## Required action:
For this exercise, retype every record below exactly and keep the pictures out.

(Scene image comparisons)

____

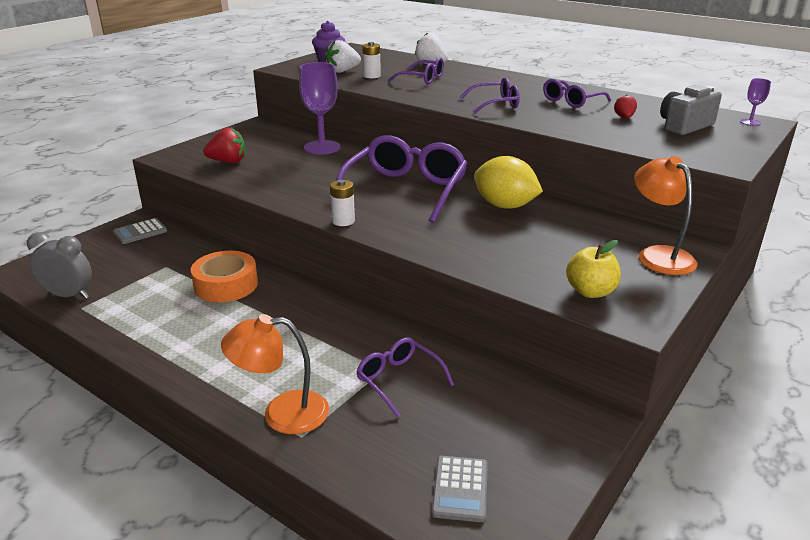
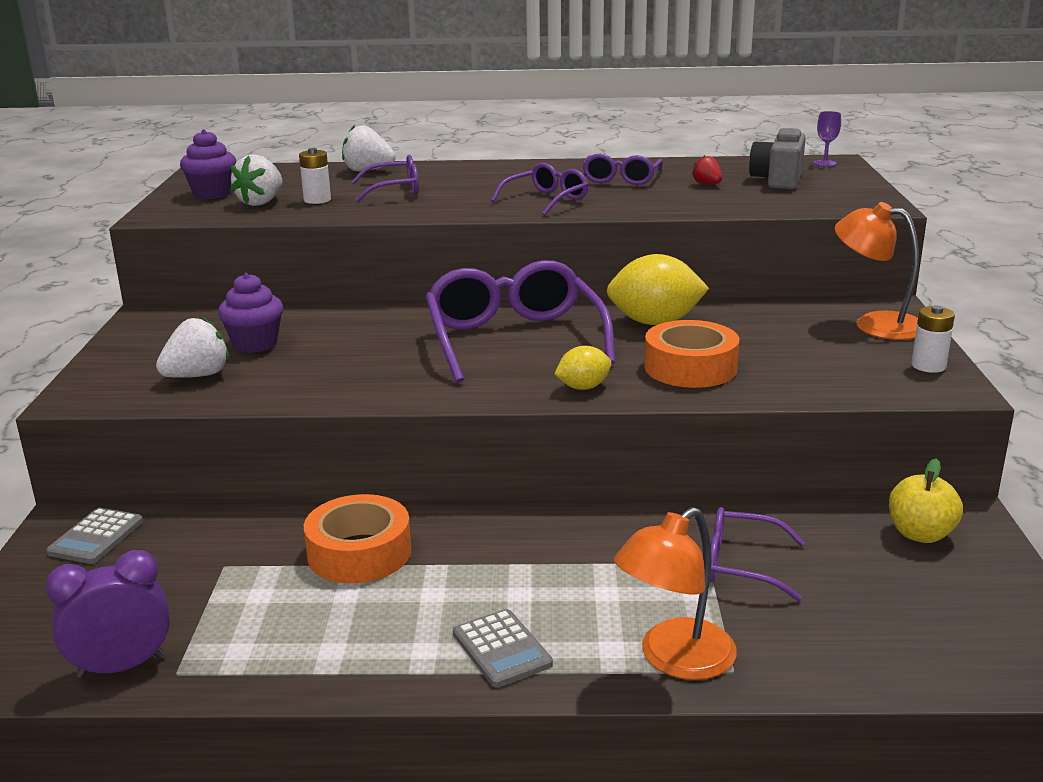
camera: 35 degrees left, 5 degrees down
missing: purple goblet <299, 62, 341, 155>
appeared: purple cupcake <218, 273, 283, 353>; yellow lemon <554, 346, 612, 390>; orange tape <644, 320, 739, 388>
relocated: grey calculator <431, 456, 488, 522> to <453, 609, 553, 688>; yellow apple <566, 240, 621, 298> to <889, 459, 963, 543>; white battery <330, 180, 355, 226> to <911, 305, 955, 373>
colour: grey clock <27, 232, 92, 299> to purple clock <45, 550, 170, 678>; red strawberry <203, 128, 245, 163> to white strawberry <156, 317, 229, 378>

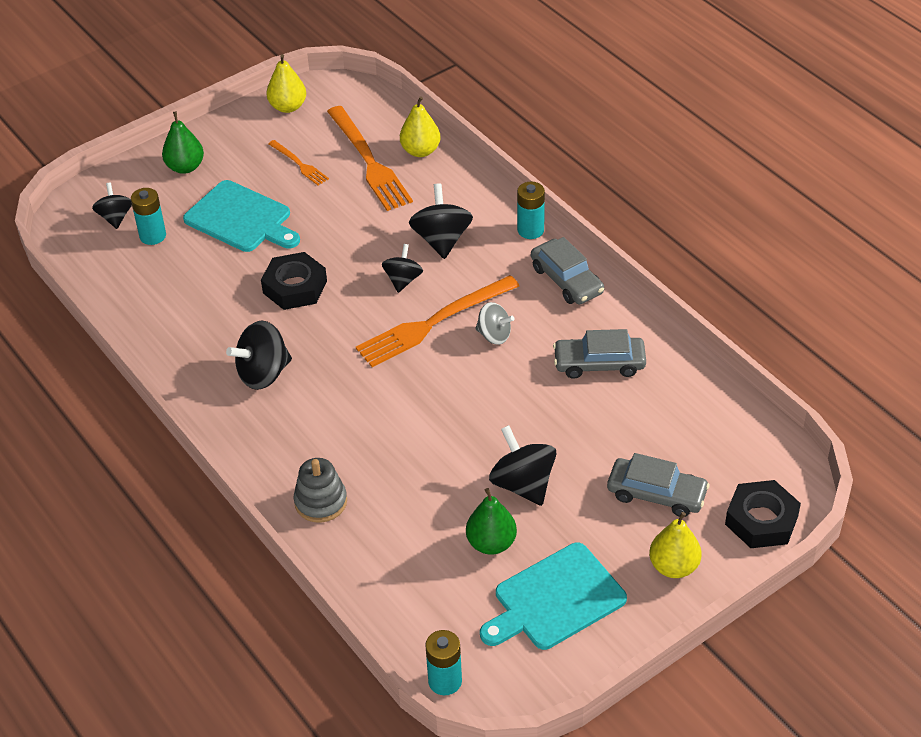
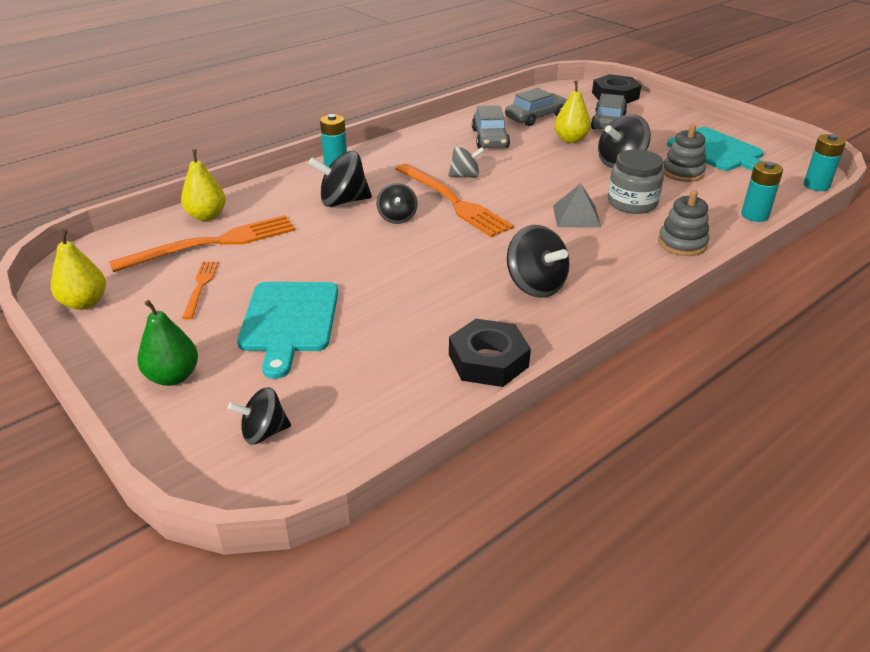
camera: 95 degrees left, 10 degrees down
appeared: grey pyramid <553, 183, 602, 228>; grey jar <608, 149, 664, 214>
relocated: black nut <261, 252, 327, 310> to <449, 319, 531, 387>; grey car <531, 237, 604, 305> to <505, 88, 567, 126>; yellow pear <649, 512, 702, 578> to <554, 80, 591, 143>; turquoise battery <131, 188, 166, 245> to <741, 161, 783, 222>
exchanged: green pear <466, 488, 517, 555> to grey stacking toy <662, 124, 706, 182>
spun: orange fork <268, 140, 329, 186> = <182, 261, 219, 320> 45 degrees counterclockwise; turquoise cutting board <183, 180, 300, 252> = <237, 282, 338, 379> 150 degrees clockwise; black spinning top <382, 244, 423, 293> = <377, 183, 417, 224> 105 degrees counterclockwise; grey spinning top <475, 302, 514, 345> = <448, 147, 484, 178> 60 degrees clockwise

____

## Solved problem:
camera: 35 degrees left, 5 degrees down
missing: purple goblet <299, 62, 341, 155>
appeared: purple cupcake <218, 273, 283, 353>; yellow lemon <554, 346, 612, 390>; orange tape <644, 320, 739, 388>
relocated: grey calculator <431, 456, 488, 522> to <453, 609, 553, 688>; yellow apple <566, 240, 621, 298> to <889, 459, 963, 543>; white battery <330, 180, 355, 226> to <911, 305, 955, 373>
colour: grey clock <27, 232, 92, 299> to purple clock <45, 550, 170, 678>; red strawberry <203, 128, 245, 163> to white strawberry <156, 317, 229, 378>

camera: 95 degrees left, 10 degrees down
appeared: grey pyramid <553, 183, 602, 228>; grey jar <608, 149, 664, 214>
relocated: black nut <261, 252, 327, 310> to <449, 319, 531, 387>; grey car <531, 237, 604, 305> to <505, 88, 567, 126>; yellow pear <649, 512, 702, 578> to <554, 80, 591, 143>; turquoise battery <131, 188, 166, 245> to <741, 161, 783, 222>
exchanged: green pear <466, 488, 517, 555> to grey stacking toy <662, 124, 706, 182>
spun: orange fork <268, 140, 329, 186> = <182, 261, 219, 320> 45 degrees counterclockwise; turquoise cutting board <183, 180, 300, 252> = <237, 282, 338, 379> 150 degrees clockwise; black spinning top <382, 244, 423, 293> = <377, 183, 417, 224> 105 degrees counterclockwise; grey spinning top <475, 302, 514, 345> = <448, 147, 484, 178> 60 degrees clockwise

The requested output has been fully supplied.